**REQUIRED WORK:** Search the entries below for the string "board" and copy the lines that hold it.

* * * * * * * * *

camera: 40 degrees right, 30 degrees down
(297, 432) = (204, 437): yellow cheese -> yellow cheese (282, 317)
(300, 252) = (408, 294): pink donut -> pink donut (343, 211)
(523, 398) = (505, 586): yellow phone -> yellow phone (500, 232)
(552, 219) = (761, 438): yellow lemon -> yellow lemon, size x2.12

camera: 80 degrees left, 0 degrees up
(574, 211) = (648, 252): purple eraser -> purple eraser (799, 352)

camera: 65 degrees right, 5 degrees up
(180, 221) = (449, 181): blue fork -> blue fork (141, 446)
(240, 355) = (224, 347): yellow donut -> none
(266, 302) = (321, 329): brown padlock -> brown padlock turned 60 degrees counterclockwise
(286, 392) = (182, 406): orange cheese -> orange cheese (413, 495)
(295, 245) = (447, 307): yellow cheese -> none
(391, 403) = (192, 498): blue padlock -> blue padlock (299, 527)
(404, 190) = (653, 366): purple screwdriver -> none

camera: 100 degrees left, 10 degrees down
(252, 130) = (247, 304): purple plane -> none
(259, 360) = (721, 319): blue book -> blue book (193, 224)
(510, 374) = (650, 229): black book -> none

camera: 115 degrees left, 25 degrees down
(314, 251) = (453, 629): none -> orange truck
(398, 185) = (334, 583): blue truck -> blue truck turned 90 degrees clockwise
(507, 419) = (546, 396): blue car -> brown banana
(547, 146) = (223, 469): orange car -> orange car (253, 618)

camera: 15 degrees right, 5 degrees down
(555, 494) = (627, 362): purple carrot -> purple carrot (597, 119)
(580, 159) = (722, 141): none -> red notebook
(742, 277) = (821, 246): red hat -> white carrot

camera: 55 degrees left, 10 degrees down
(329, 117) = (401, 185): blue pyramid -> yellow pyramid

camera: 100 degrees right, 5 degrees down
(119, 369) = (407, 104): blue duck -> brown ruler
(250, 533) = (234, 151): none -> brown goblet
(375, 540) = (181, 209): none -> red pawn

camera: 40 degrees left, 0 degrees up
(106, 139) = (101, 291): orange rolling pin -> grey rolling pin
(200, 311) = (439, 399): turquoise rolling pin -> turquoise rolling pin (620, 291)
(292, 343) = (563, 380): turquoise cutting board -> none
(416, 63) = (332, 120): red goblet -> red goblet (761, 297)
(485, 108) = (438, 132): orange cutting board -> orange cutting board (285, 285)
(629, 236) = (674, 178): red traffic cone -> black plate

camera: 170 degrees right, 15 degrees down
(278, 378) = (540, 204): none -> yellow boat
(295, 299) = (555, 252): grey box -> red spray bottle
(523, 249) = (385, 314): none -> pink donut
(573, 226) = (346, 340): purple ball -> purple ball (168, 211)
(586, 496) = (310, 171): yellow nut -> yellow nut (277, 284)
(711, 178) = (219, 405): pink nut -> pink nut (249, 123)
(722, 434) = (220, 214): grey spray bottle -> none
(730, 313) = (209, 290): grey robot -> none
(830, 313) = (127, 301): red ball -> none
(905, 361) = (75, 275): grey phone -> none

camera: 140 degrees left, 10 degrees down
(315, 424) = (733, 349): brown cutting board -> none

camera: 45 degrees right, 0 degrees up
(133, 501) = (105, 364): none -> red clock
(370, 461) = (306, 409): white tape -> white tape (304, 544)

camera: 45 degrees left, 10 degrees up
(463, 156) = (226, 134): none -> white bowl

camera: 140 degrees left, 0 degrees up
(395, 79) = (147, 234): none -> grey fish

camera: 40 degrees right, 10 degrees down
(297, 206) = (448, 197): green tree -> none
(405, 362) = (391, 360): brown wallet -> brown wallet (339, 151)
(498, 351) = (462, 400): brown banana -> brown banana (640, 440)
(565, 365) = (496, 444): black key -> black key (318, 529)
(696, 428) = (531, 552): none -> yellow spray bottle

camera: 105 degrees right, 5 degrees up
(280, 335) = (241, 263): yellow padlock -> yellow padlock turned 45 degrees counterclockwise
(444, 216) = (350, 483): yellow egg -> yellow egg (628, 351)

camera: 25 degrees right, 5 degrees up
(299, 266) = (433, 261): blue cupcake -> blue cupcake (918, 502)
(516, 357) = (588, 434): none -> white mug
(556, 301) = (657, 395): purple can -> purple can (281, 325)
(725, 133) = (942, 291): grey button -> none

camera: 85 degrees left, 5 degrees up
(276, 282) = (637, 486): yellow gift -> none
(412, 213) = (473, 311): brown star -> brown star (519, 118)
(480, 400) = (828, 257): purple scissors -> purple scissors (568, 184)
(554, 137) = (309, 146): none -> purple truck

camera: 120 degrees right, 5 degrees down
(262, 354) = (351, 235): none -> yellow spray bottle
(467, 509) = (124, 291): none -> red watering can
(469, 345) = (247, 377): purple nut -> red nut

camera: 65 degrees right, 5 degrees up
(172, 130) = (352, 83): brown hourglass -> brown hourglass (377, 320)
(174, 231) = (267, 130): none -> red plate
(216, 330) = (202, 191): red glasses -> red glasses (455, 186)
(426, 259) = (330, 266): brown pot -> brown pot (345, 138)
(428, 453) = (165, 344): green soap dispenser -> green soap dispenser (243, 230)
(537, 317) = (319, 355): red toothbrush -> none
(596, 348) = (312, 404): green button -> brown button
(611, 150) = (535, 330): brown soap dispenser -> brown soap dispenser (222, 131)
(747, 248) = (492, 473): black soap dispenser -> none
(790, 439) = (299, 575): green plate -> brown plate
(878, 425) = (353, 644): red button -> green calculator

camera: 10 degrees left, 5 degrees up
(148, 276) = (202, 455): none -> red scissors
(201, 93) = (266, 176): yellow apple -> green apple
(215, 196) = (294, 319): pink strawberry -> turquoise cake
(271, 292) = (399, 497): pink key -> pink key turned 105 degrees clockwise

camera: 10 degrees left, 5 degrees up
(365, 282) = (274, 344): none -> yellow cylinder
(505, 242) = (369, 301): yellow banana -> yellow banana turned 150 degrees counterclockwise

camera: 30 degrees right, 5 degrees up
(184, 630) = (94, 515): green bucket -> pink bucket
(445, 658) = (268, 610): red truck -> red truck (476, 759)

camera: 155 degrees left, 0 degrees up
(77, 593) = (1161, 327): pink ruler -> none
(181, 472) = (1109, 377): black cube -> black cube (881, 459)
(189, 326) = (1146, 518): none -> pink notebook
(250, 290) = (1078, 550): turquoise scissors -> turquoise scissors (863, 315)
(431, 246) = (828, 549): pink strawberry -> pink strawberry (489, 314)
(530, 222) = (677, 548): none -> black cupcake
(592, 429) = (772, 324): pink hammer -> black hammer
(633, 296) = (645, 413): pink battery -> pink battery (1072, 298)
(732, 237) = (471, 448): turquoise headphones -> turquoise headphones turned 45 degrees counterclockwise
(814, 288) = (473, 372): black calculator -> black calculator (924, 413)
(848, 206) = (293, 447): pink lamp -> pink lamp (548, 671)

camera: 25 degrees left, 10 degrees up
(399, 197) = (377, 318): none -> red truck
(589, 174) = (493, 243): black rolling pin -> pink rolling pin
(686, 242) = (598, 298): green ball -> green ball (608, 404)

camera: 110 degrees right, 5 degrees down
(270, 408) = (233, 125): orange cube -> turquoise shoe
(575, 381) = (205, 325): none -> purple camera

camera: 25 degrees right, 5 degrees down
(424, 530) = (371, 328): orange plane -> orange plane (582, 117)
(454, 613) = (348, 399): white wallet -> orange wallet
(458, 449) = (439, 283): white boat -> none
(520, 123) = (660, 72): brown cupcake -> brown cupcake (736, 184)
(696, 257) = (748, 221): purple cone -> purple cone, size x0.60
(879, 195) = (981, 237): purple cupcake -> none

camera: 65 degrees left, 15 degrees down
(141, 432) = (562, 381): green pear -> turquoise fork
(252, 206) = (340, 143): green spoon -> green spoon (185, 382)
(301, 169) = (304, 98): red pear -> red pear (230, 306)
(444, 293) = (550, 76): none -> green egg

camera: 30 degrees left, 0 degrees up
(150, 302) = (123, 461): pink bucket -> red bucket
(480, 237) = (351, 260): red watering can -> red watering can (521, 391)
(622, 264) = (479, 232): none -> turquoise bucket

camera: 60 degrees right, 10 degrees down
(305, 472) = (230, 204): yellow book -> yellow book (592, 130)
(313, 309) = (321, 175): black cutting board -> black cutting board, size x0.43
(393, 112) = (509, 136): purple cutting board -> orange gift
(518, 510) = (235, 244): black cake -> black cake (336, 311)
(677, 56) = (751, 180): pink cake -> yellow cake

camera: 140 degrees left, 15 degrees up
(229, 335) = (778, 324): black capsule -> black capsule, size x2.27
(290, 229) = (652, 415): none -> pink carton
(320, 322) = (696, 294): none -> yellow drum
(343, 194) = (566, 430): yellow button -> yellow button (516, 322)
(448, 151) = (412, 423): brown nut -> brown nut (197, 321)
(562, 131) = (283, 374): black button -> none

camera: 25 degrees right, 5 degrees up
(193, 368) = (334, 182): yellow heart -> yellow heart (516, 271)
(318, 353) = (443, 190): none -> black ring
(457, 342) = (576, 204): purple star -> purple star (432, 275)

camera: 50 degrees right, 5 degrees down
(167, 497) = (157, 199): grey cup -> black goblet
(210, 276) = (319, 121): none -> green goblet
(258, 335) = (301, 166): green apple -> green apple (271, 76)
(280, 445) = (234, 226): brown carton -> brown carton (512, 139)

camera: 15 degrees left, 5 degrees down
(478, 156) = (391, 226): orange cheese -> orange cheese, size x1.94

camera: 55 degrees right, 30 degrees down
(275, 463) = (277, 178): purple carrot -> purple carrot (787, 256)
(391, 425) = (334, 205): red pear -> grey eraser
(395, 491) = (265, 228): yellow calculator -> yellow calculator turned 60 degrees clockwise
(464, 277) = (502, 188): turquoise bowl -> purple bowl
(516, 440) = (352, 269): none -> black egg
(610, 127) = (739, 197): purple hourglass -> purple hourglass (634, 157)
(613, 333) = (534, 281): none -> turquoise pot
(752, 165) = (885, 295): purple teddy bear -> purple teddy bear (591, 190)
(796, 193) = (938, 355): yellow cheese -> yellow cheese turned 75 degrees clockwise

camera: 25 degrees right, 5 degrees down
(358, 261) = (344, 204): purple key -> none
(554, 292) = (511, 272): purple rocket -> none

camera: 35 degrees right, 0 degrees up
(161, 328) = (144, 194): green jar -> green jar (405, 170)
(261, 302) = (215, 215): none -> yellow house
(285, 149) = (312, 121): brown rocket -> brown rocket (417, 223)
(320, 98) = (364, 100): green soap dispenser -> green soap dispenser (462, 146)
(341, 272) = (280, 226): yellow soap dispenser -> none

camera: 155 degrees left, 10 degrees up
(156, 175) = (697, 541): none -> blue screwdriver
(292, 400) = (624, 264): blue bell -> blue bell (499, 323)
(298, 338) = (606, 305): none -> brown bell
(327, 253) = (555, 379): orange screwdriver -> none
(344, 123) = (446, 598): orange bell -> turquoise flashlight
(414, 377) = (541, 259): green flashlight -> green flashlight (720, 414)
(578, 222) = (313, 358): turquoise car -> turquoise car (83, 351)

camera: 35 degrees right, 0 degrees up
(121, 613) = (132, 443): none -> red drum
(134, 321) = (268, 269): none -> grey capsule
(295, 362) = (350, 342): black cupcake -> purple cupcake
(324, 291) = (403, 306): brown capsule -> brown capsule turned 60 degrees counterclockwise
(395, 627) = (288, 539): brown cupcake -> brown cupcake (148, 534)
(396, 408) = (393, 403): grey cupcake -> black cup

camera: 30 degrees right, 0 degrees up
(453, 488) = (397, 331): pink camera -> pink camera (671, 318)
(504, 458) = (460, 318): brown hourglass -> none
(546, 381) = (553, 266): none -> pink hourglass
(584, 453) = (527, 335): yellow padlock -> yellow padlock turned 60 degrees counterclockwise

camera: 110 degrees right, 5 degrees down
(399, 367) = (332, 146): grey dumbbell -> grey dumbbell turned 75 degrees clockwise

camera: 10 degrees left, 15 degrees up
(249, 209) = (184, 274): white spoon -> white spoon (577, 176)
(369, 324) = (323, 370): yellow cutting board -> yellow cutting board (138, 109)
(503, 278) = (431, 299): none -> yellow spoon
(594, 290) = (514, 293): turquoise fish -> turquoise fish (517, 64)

* * * * * * * * *

**ANSWER BOX:**
(292, 343) = (563, 380): turquoise cutting board -> none
(485, 108) = (438, 132): orange cutting board -> orange cutting board (285, 285)
(315, 424) = (733, 349): brown cutting board -> none
(313, 309) = (321, 175): black cutting board -> black cutting board, size x0.43
(393, 112) = (509, 136): purple cutting board -> orange gift
(369, 324) = (323, 370): yellow cutting board -> yellow cutting board (138, 109)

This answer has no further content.